INPUT ROWS
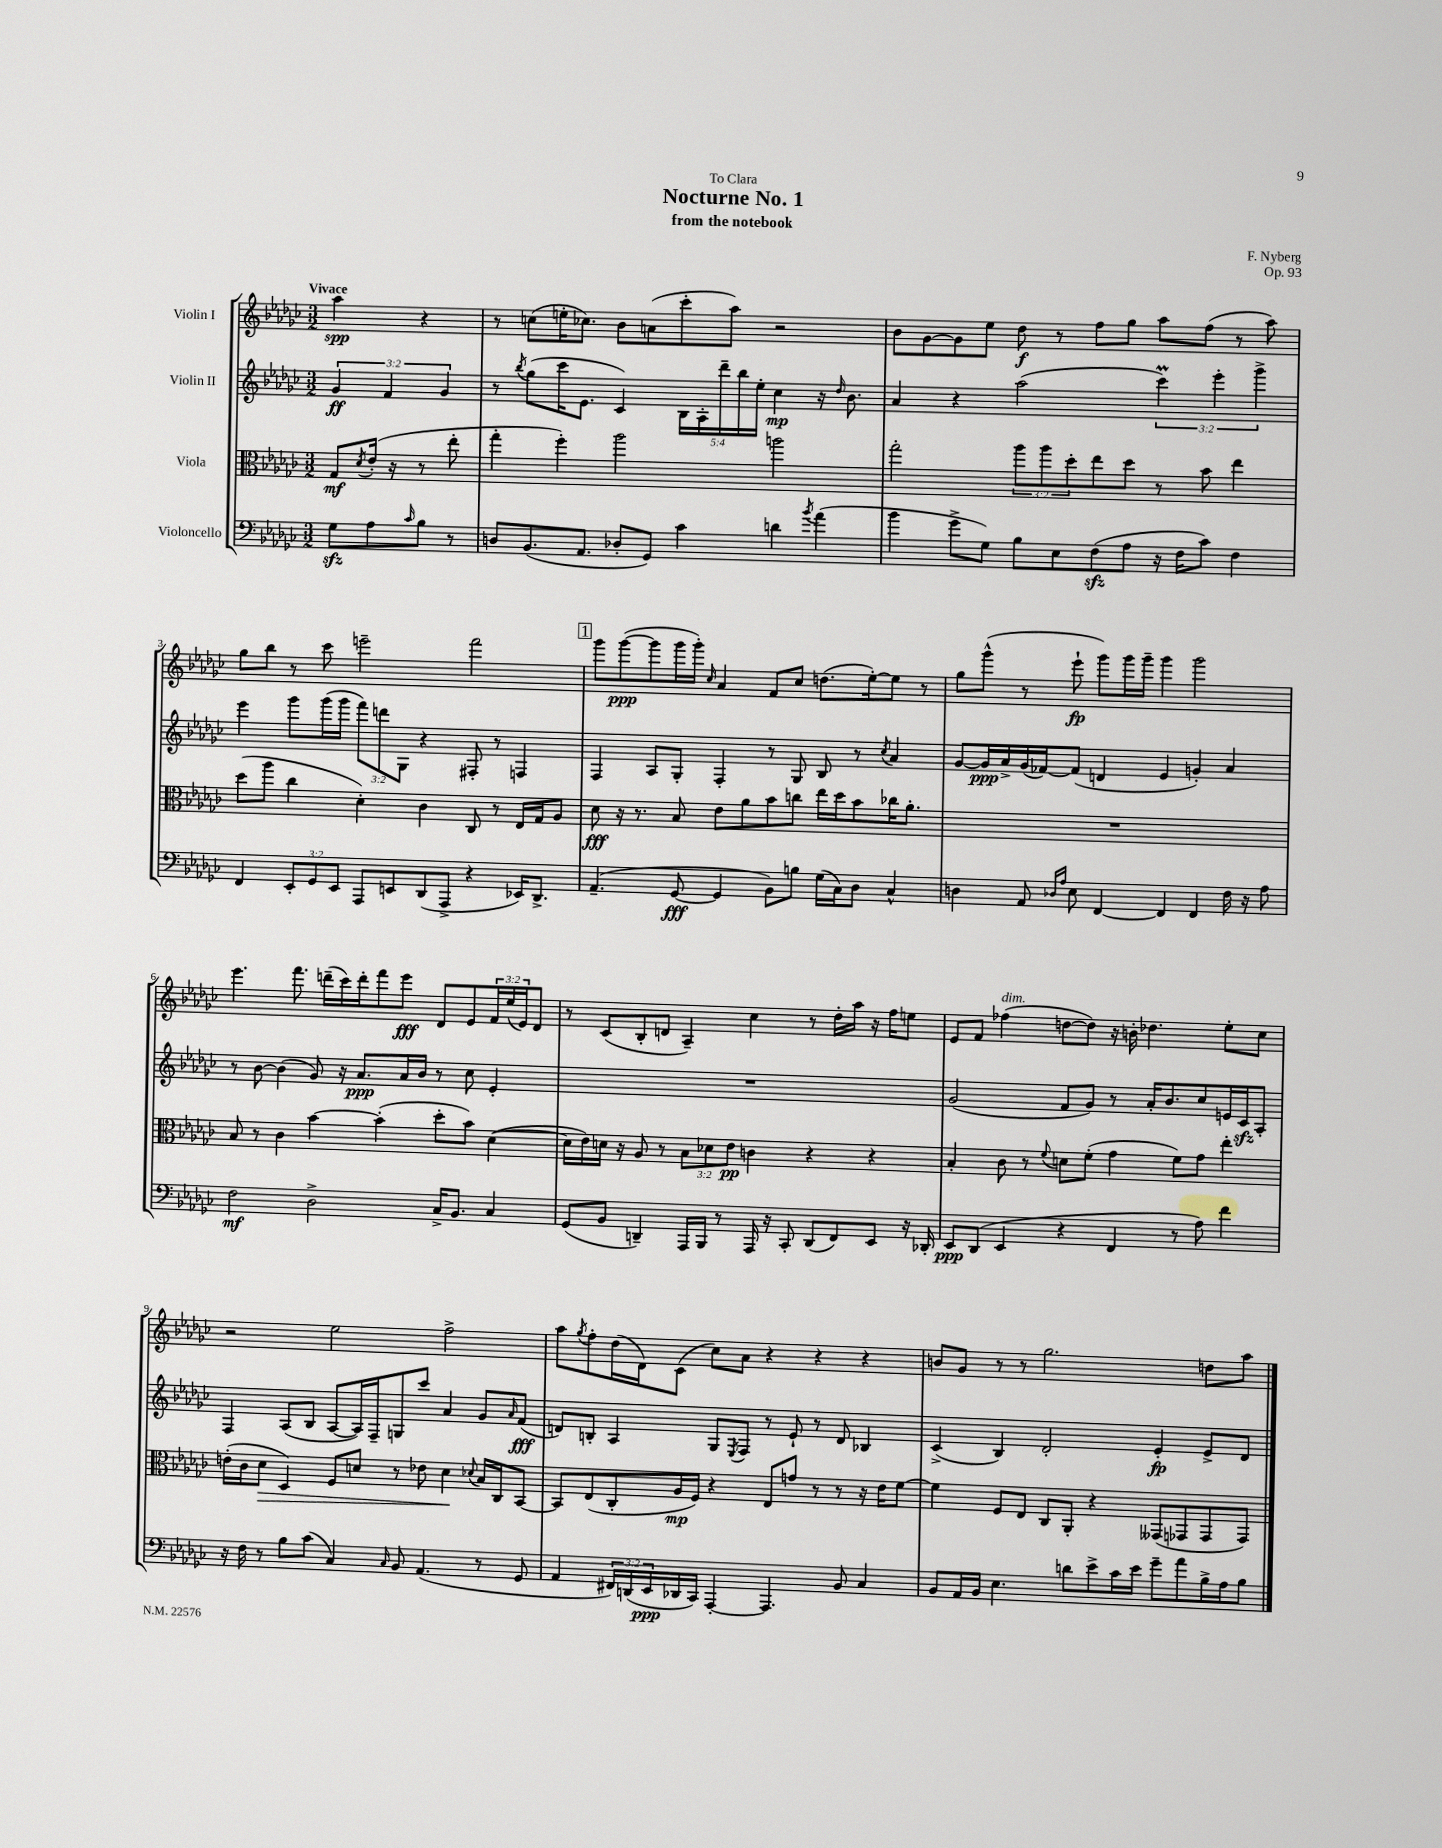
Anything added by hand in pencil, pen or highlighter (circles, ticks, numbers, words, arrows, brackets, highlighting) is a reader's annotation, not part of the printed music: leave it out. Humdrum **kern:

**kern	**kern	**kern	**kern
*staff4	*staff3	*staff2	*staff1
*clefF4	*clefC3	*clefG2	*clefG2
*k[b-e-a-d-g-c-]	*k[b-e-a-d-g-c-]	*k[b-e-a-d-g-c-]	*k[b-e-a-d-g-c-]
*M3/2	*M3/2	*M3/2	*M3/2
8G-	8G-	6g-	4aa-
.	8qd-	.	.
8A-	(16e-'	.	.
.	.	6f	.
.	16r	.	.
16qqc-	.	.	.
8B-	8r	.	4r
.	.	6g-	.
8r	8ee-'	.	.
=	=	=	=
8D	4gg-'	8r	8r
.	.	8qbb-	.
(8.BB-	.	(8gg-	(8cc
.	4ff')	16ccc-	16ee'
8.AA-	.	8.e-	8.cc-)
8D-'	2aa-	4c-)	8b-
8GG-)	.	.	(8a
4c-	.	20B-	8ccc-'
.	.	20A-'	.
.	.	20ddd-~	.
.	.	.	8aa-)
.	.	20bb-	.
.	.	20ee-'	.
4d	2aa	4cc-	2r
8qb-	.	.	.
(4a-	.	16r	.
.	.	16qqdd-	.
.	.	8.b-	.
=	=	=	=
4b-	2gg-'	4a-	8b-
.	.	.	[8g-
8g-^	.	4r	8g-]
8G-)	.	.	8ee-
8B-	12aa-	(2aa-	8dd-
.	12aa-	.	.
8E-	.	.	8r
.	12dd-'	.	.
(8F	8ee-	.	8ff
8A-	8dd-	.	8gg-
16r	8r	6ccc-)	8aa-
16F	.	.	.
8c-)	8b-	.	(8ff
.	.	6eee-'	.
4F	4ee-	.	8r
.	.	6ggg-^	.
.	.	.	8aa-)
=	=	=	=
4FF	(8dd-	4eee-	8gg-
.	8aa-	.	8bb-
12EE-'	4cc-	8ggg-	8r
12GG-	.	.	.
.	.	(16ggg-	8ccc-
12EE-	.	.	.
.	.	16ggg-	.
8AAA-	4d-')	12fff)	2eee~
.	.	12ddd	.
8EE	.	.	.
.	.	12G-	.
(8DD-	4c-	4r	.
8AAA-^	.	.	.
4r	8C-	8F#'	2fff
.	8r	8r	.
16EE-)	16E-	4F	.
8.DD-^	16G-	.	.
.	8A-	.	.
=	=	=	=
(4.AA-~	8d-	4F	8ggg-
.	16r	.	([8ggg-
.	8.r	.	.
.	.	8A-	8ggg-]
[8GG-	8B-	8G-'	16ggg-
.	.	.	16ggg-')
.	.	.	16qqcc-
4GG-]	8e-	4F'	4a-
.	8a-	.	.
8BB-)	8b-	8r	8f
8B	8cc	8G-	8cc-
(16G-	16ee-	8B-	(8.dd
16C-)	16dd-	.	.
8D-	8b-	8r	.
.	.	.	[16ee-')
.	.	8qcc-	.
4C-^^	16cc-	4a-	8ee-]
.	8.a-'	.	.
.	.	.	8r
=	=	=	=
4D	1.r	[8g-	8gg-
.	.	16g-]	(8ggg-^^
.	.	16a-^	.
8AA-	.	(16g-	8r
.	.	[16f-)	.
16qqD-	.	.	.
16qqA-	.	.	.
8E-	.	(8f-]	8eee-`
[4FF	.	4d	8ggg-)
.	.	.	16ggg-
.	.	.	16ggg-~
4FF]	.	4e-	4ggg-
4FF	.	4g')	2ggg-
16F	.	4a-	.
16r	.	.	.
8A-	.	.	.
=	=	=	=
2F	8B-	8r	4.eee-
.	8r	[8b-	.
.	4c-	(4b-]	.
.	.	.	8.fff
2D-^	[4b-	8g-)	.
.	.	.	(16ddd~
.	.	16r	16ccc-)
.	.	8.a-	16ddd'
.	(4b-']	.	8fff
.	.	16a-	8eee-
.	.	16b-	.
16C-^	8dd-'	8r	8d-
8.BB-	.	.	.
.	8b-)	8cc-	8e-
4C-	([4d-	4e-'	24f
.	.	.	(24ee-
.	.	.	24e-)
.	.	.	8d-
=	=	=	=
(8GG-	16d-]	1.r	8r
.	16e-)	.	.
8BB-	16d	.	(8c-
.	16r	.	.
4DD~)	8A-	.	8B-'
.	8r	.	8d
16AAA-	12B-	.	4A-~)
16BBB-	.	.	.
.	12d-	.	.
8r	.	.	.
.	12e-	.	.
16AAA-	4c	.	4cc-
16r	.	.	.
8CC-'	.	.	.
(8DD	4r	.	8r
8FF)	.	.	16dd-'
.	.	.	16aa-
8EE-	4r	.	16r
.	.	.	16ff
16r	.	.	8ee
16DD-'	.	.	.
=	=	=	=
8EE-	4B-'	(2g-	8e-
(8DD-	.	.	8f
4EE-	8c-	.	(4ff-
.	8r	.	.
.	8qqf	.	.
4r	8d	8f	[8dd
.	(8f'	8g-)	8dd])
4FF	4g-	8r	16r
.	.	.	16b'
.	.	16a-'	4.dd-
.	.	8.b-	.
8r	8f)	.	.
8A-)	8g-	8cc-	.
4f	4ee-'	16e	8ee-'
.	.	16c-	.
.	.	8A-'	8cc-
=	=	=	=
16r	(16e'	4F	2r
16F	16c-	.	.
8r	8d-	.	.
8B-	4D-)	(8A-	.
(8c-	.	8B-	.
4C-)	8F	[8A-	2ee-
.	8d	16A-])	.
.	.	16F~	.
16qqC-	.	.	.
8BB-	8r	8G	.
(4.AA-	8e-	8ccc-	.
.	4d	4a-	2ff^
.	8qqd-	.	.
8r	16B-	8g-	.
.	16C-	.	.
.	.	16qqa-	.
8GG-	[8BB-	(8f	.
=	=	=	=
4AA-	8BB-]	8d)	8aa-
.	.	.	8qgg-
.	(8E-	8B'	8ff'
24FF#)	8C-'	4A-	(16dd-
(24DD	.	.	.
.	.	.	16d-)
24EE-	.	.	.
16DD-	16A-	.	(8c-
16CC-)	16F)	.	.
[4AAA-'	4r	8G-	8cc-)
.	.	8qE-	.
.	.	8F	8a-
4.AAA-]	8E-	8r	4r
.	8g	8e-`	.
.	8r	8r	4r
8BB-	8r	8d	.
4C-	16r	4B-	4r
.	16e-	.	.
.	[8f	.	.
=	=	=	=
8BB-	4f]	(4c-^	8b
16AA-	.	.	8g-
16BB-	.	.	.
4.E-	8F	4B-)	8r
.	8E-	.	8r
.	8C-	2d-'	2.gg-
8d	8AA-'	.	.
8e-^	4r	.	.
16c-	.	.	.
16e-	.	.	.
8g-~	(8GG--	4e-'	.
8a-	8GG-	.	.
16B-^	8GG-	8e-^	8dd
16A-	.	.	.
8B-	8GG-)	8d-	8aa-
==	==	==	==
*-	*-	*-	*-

==

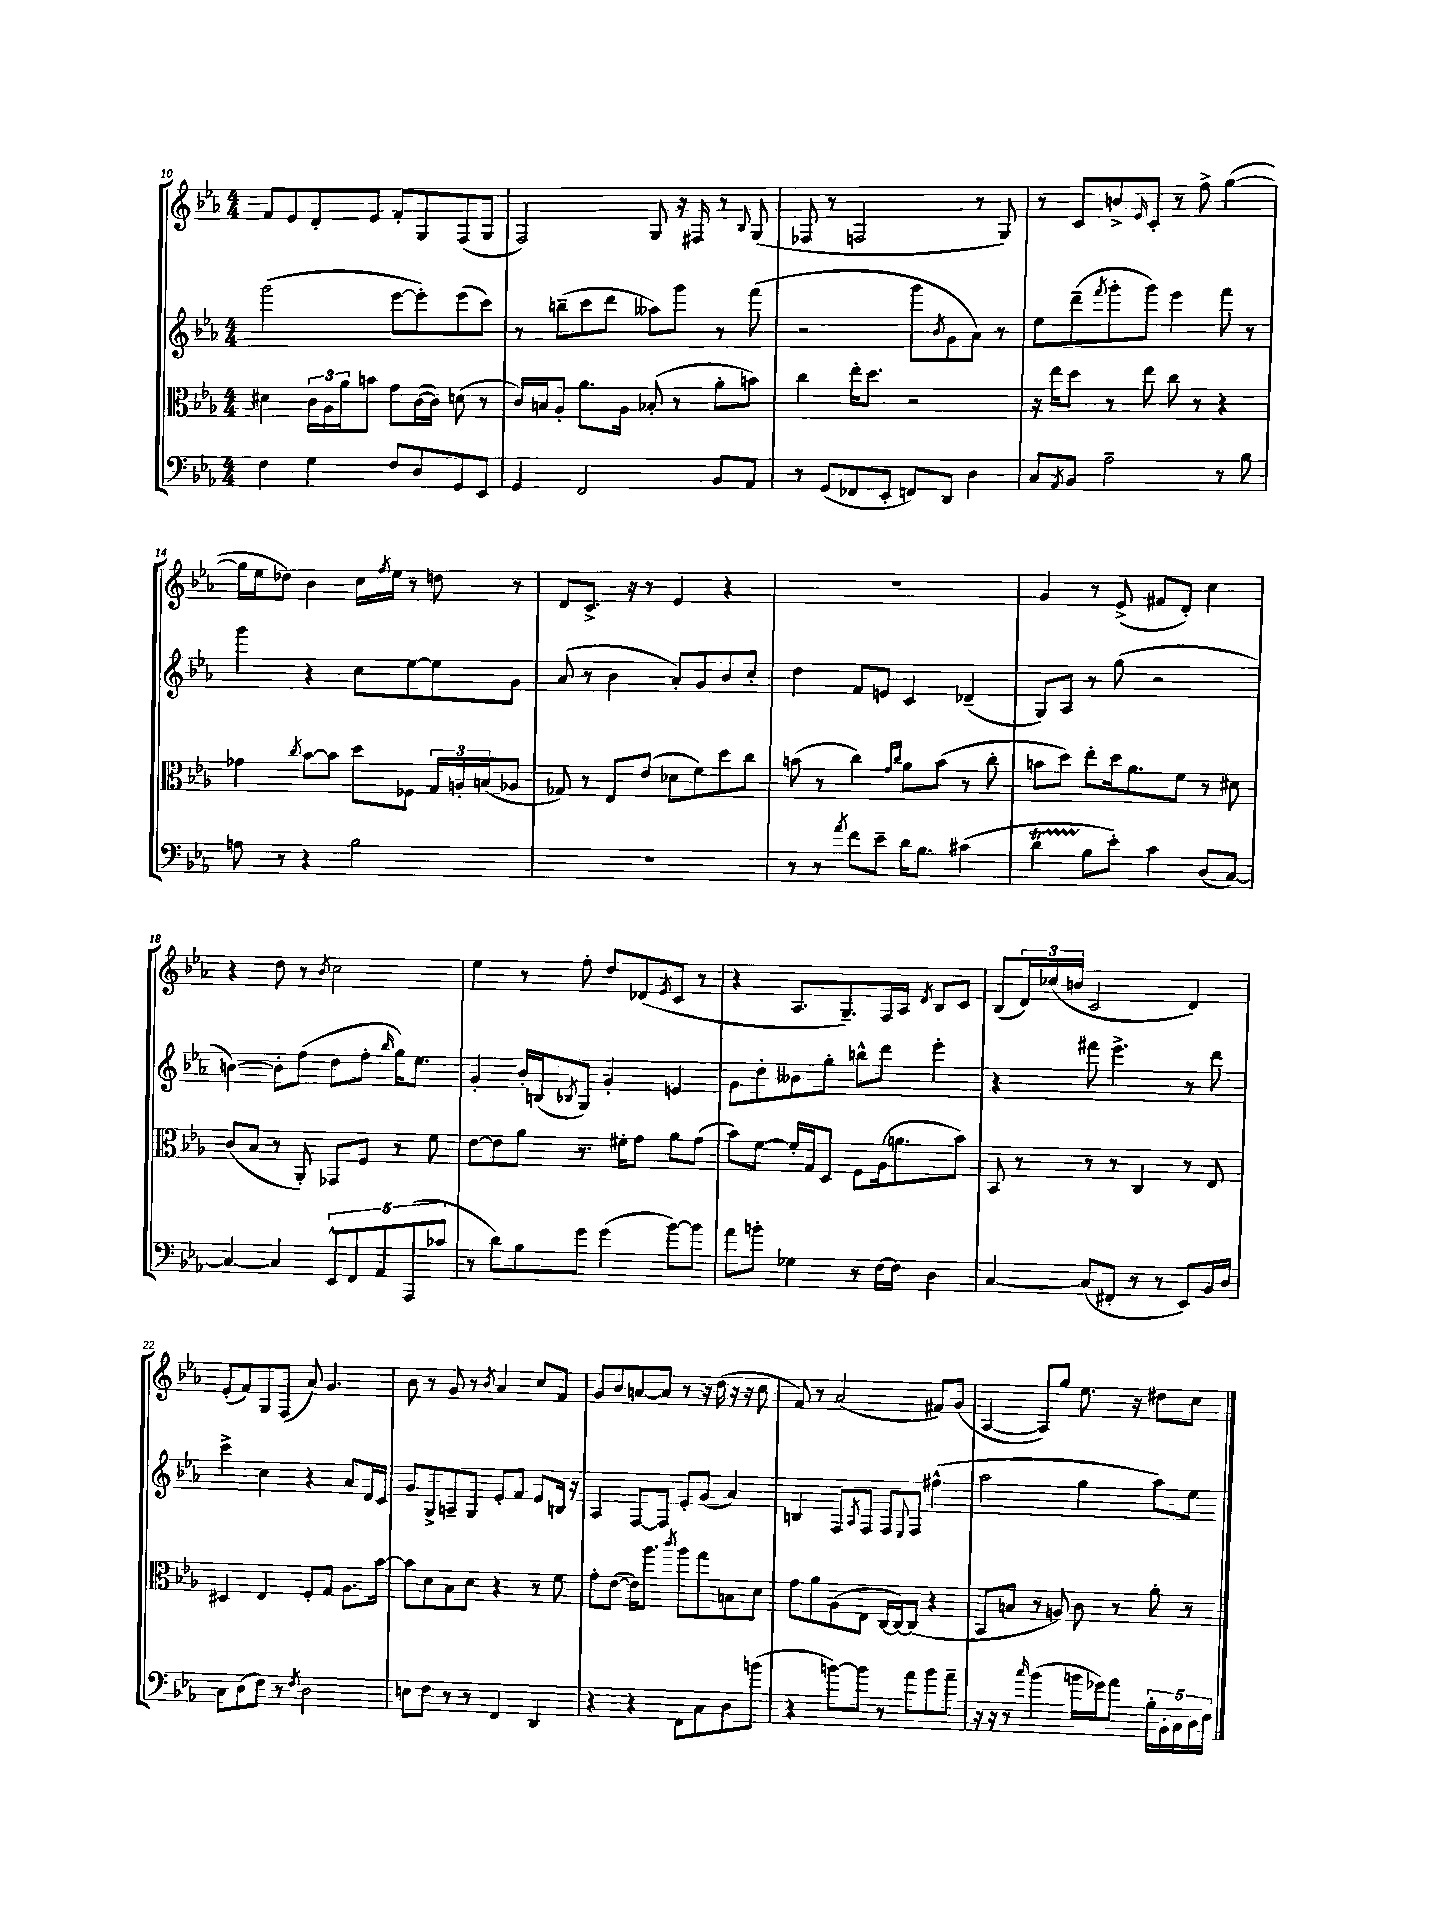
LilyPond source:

TASK
Count the lines in the material above that contain the string "kern". Reply with the number alone.

RESPONSE TO THIS TASK
2